__Task prompt__
Copy out every line of the material below, character for character, apart from the pictures.

__Data__
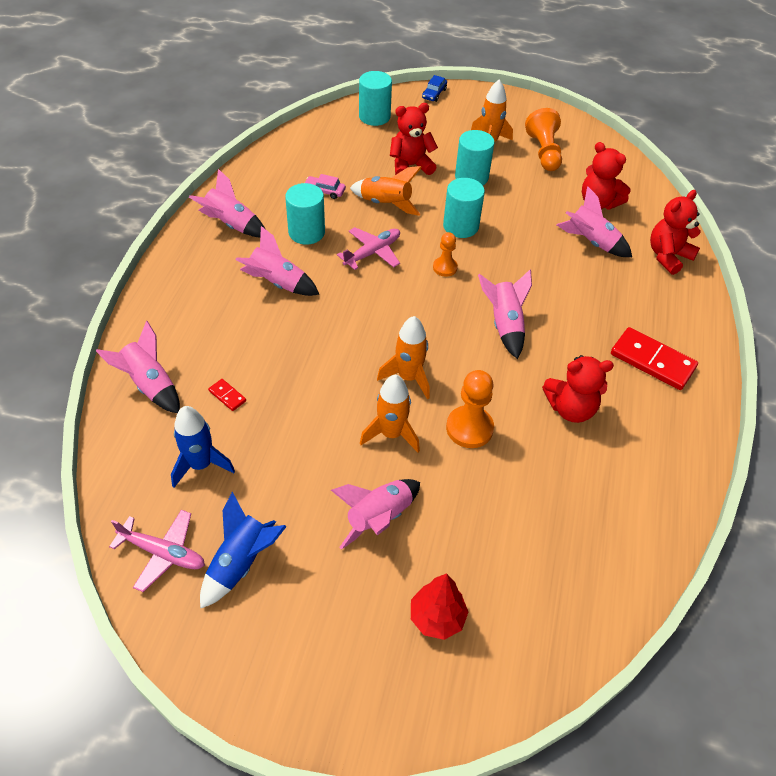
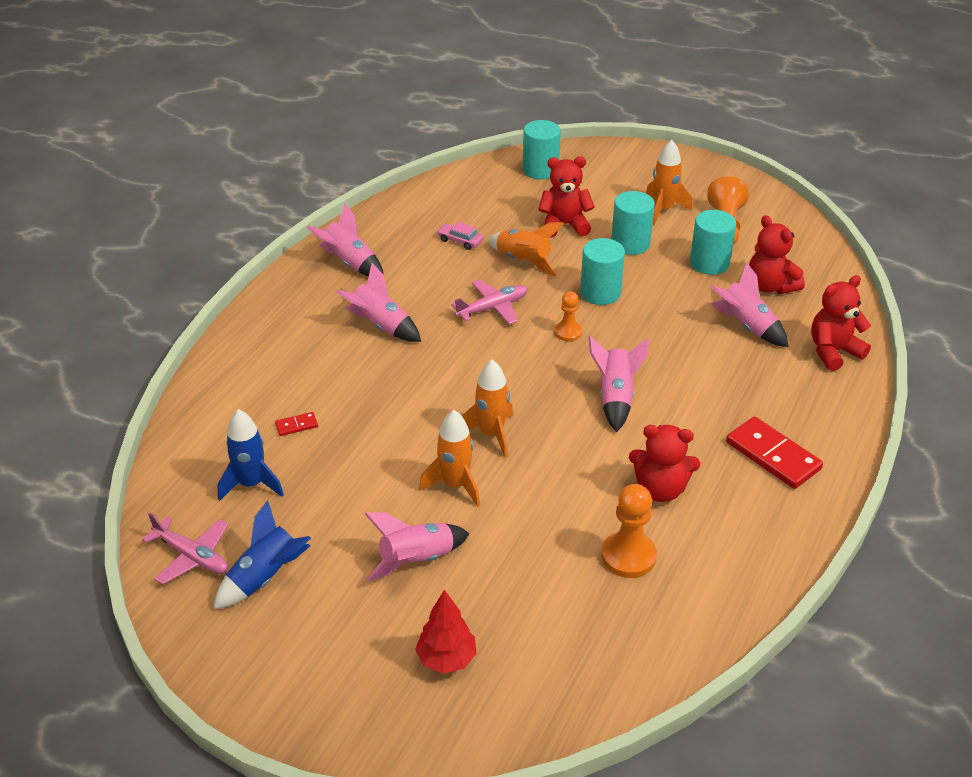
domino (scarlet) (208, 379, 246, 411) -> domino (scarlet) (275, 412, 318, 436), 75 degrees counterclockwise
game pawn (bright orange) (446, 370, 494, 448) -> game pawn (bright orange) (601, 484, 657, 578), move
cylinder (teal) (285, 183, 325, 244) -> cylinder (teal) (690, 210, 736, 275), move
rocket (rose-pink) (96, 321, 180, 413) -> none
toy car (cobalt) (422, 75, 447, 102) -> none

__Output below__
domino (scarlet) (208, 379, 246, 411) -> domino (scarlet) (275, 412, 318, 436), 75 degrees counterclockwise
game pawn (bright orange) (446, 370, 494, 448) -> game pawn (bright orange) (601, 484, 657, 578), move
cylinder (teal) (285, 183, 325, 244) -> cylinder (teal) (690, 210, 736, 275), move
rocket (rose-pink) (96, 321, 180, 413) -> none
toy car (cobalt) (422, 75, 447, 102) -> none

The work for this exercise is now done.